Problem details =
Below is a listing with pictures in it; transcribe exactly the lines from the one that has "gray line at" through the one that has "purple diamond: rotated", and omit those pictures.

------ Materials provided

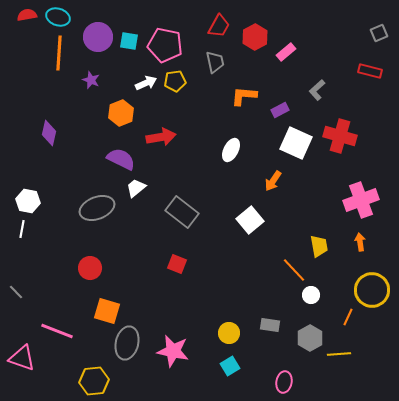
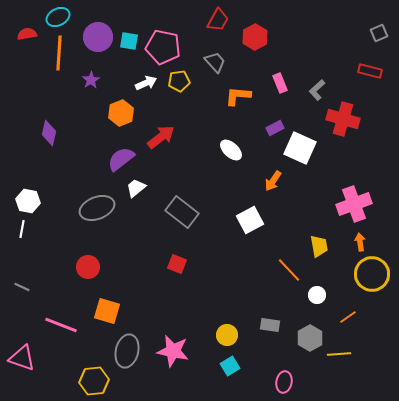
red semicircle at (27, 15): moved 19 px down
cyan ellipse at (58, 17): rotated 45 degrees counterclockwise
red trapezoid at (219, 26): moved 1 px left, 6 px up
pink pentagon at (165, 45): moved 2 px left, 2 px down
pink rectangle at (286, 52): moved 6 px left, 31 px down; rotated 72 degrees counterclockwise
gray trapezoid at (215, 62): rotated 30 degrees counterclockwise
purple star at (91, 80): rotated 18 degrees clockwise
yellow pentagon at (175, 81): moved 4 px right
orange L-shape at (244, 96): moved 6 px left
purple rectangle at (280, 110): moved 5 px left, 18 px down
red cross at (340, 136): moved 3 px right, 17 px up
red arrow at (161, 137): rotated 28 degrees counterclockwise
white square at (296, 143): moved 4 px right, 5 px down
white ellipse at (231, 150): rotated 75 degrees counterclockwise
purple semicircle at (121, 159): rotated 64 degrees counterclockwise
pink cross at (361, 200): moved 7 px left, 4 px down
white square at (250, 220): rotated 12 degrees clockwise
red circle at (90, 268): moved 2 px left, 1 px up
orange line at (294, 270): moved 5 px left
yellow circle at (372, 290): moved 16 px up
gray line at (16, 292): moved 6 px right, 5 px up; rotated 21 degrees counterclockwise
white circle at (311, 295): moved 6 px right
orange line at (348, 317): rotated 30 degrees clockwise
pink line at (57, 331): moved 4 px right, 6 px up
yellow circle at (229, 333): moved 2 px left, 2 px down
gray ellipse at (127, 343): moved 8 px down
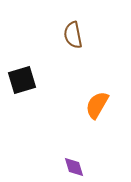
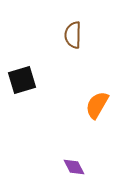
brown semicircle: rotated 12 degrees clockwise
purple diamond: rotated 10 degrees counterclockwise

------------
------ Materials provided

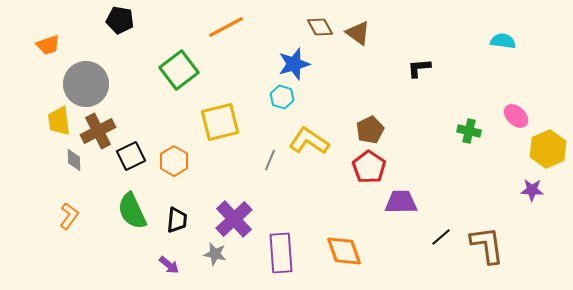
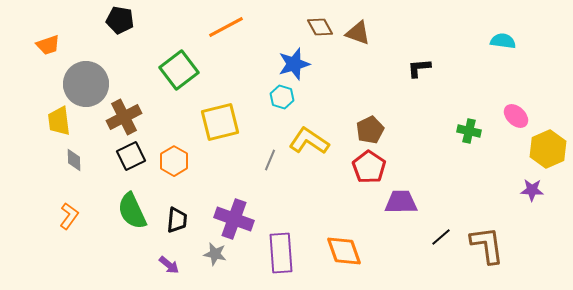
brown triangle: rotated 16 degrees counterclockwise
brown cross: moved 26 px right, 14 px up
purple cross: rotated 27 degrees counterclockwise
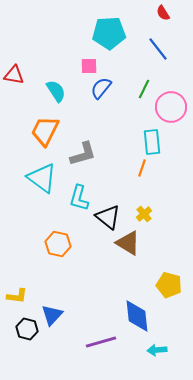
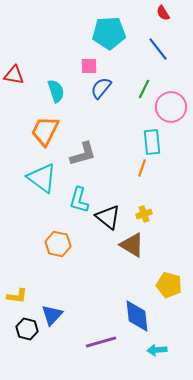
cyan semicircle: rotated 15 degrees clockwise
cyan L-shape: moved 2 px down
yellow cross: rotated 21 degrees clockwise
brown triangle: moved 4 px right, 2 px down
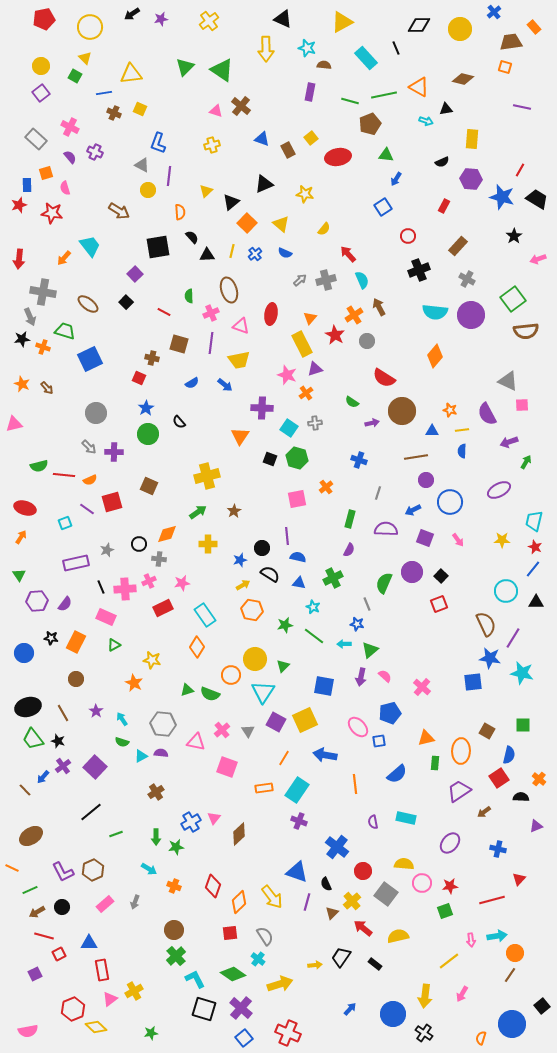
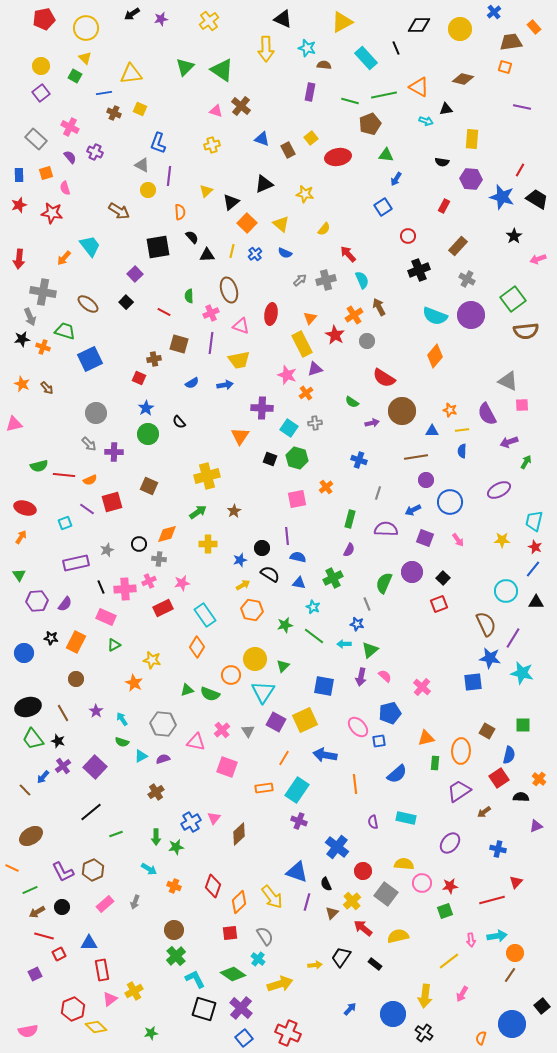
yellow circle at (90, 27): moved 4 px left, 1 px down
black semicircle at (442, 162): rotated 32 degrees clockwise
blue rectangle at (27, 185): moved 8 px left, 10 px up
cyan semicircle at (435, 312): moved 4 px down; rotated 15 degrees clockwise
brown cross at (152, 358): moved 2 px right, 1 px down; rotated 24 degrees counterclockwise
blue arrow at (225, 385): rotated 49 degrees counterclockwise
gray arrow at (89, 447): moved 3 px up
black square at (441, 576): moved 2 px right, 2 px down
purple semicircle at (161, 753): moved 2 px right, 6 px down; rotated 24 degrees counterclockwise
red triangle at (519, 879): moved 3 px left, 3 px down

------------
------ Materials provided

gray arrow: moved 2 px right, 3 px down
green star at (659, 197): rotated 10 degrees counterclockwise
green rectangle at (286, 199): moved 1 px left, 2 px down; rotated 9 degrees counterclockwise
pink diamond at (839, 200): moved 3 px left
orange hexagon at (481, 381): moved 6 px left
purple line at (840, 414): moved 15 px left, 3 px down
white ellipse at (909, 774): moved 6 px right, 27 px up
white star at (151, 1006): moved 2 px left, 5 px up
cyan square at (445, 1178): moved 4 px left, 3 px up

------------

Response to this exercise =
gray line at (16, 292): moved 6 px right, 5 px up; rotated 21 degrees counterclockwise
white circle at (311, 295): moved 6 px right
orange line at (348, 317): rotated 30 degrees clockwise
pink line at (57, 331): moved 4 px right, 6 px up
yellow circle at (229, 333): moved 2 px left, 2 px down
gray ellipse at (127, 343): moved 8 px down
brown semicircle: rotated 12 degrees clockwise
purple diamond: rotated 10 degrees counterclockwise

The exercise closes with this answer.